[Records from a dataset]

##########

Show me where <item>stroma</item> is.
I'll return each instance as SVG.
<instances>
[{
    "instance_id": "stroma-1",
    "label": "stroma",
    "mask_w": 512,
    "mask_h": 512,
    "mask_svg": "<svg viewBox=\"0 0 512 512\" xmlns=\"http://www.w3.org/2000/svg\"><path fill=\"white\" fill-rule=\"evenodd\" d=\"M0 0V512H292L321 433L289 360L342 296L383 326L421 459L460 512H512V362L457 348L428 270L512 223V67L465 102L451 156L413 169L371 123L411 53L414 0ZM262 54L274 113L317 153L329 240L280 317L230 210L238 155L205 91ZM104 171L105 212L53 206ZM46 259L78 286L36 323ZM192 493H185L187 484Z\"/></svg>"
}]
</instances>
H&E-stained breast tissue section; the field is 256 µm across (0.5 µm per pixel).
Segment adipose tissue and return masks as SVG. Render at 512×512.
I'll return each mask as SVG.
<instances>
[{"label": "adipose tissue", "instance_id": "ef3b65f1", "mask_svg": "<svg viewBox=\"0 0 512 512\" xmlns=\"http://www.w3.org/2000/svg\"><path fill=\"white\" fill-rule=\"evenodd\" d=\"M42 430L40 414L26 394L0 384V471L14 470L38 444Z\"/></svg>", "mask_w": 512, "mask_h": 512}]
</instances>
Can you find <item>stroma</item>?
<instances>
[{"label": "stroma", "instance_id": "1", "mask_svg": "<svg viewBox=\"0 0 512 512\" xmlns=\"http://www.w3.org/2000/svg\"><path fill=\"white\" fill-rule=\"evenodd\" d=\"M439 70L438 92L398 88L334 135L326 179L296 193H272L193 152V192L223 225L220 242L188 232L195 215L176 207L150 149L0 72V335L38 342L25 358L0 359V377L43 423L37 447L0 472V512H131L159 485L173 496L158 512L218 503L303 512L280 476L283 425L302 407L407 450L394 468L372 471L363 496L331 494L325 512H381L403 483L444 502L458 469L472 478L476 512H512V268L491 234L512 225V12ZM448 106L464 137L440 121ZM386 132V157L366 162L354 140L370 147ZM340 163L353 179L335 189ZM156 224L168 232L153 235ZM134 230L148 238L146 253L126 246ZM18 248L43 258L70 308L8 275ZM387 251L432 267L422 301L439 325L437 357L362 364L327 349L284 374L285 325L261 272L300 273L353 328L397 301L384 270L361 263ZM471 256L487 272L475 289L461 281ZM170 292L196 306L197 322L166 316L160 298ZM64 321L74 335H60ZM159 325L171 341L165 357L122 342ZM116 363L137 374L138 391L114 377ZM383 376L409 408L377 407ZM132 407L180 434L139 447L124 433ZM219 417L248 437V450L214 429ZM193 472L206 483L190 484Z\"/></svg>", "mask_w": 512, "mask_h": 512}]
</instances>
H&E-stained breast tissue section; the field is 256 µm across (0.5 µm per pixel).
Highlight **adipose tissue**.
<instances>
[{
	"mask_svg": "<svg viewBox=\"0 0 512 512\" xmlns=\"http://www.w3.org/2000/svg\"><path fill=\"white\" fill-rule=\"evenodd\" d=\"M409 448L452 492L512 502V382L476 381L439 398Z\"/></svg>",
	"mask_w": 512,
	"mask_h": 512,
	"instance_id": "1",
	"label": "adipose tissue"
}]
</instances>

##########

Look through the listing and extract every line with "each" in it.

Solution below:
I'll return each instance as SVG.
I'll return each mask as SVG.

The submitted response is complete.